_WORK ITEM_
Go to the line below that contains "Inbox - Elena: [1079,694,1299,879]". From there to the end of the records, reproduce each line exactly, except the pictures.

###

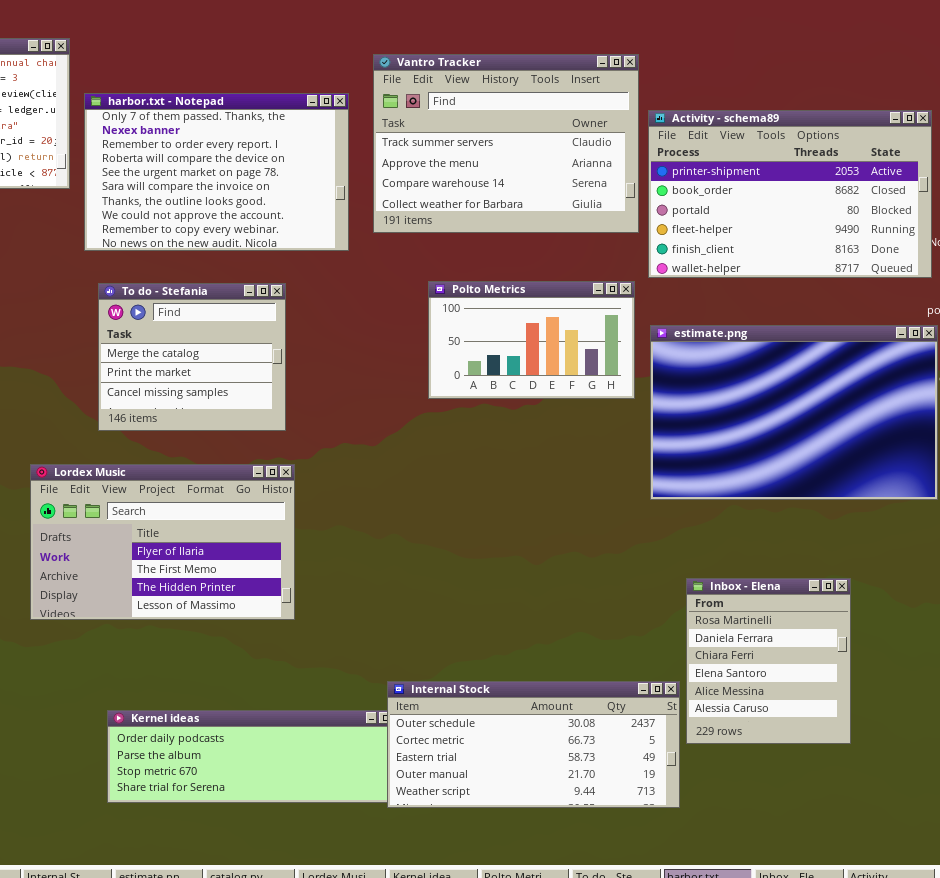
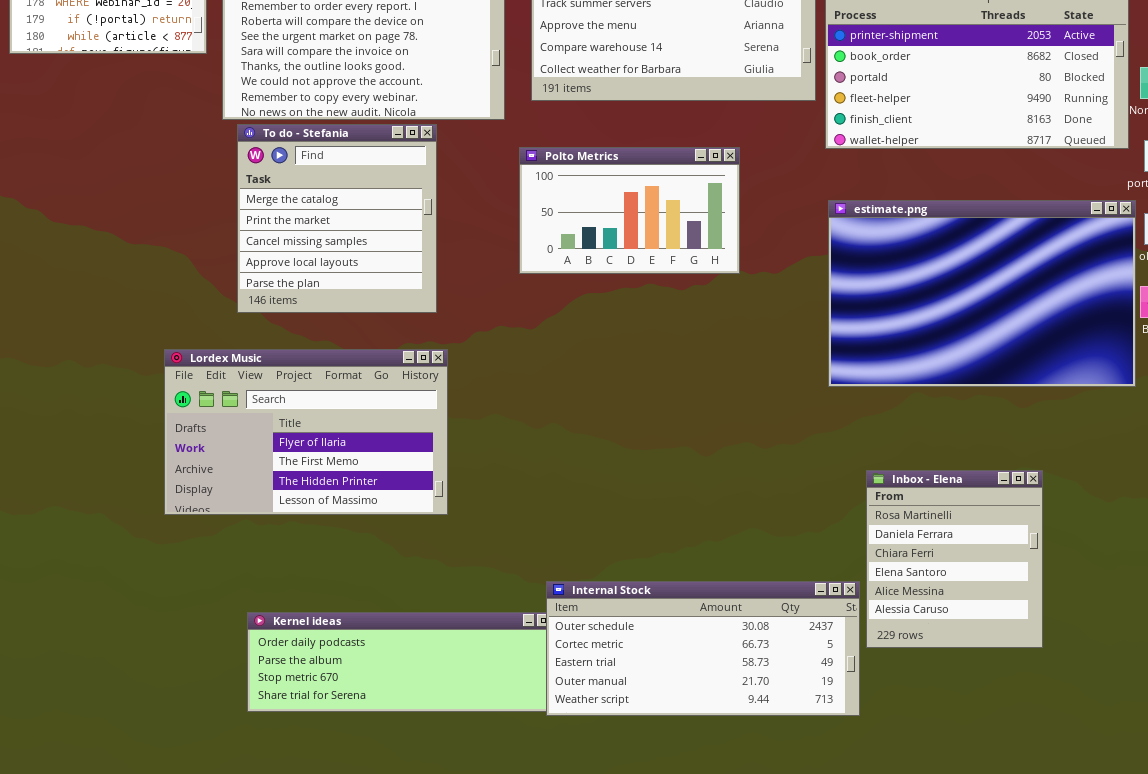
Polto Metrics: [428,281,635,399] -> [519,147,740,274], moved
To do - Stefania: [98,283,286,431] -> [237,124,437,313], resized

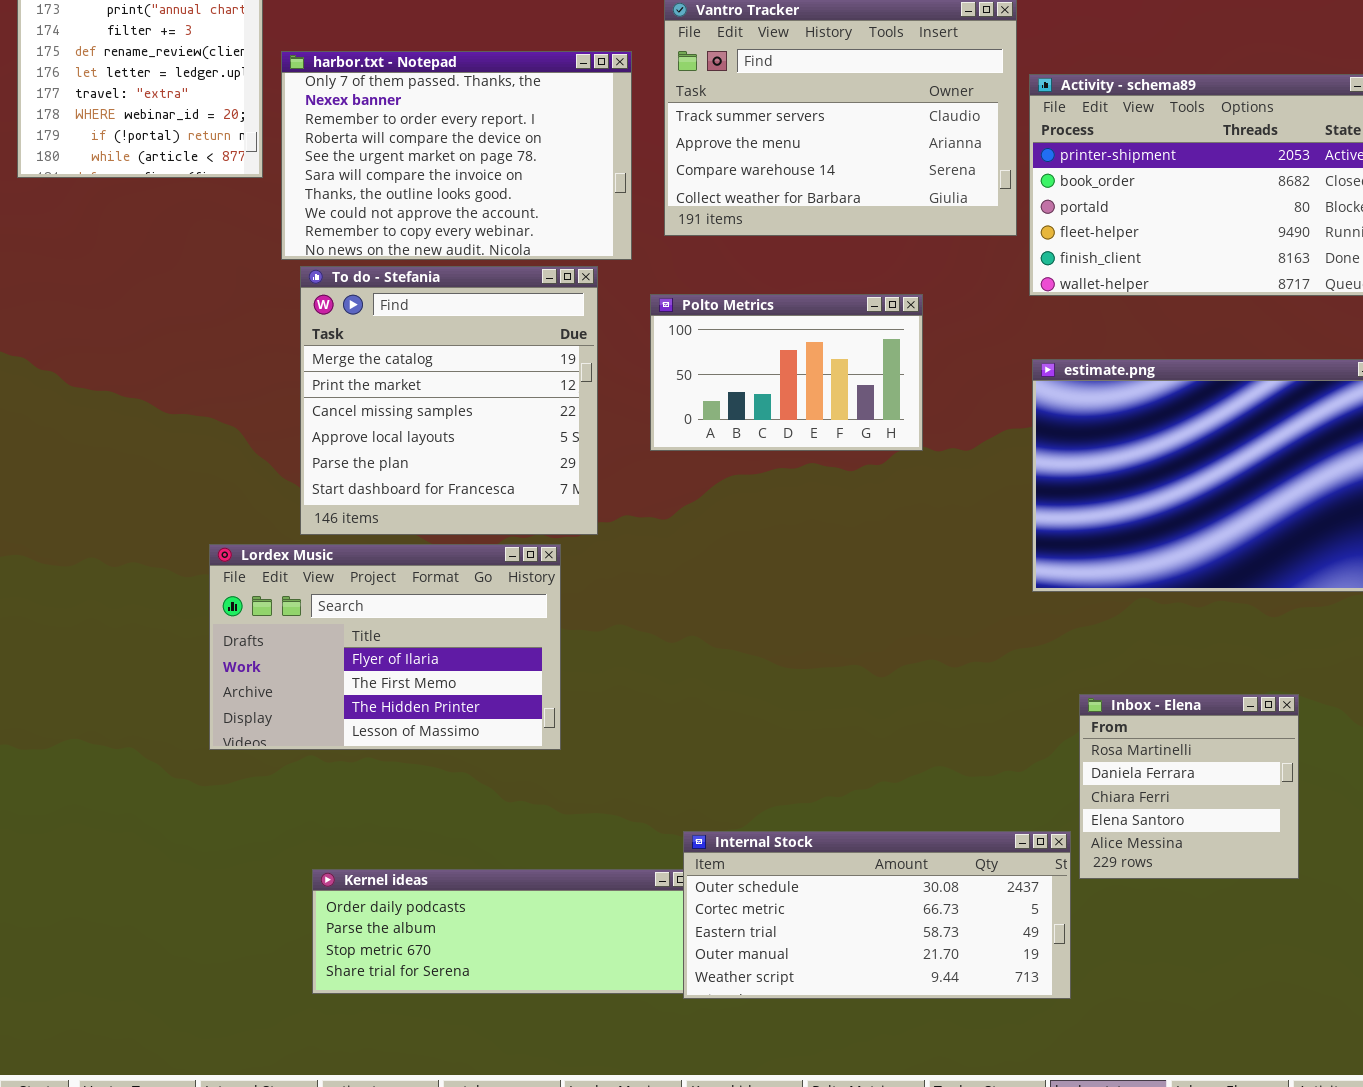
To do - Stefania: [237,124,437,313] -> [300,266,598,535], resized
Inbox - Elena: [866,470,1043,648] -> [1079,694,1299,879], resized

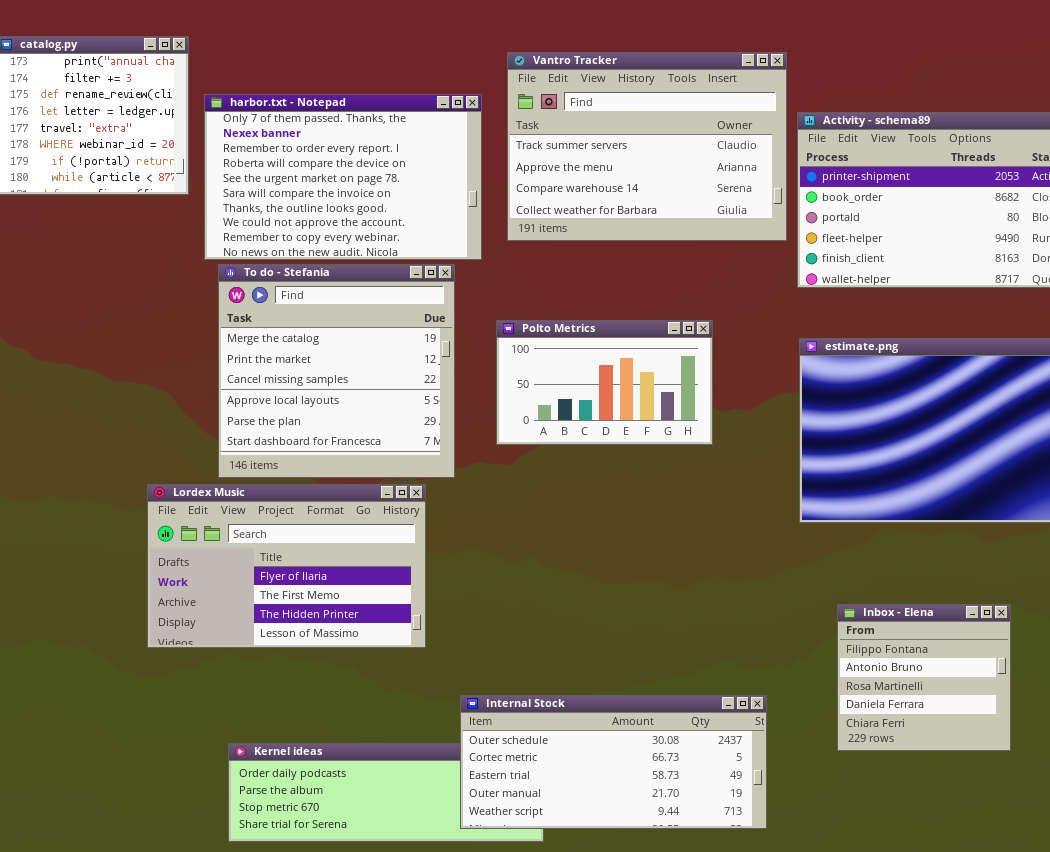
Polto Metrics: [650,294,923,451] -> [496,320,713,445], moved
Inbox - Elena: [1079,694,1299,879] -> [837,604,1011,751], scrolled up 2 rows
Internal Stock: [683,831,1071,999] -> [460,695,767,829], moved

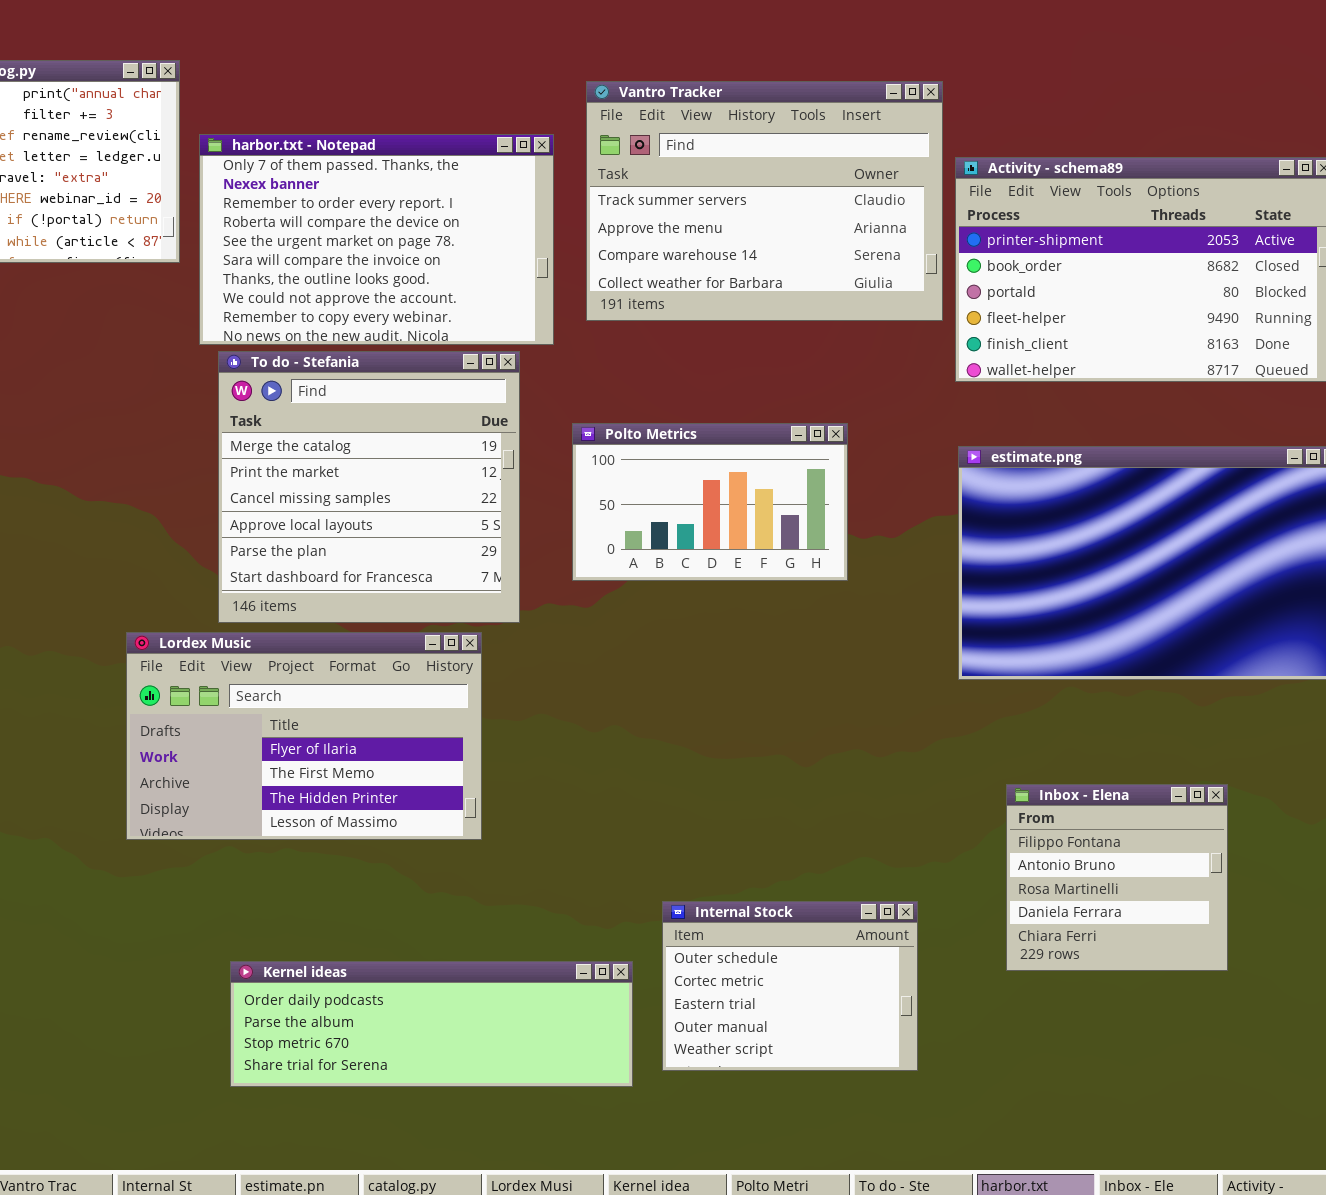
Internal Stock: [460,695,767,829] -> [662,901,918,1071], resized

###

_YOUR RESPONSE_
Inbox - Elena: [1079,694,1299,879] -> [837,604,1011,751], scrolled up 2 rows
Internal Stock: [683,831,1071,999] -> [460,695,767,829], moved

Internal Stock: [460,695,767,829] -> [662,901,918,1071], resized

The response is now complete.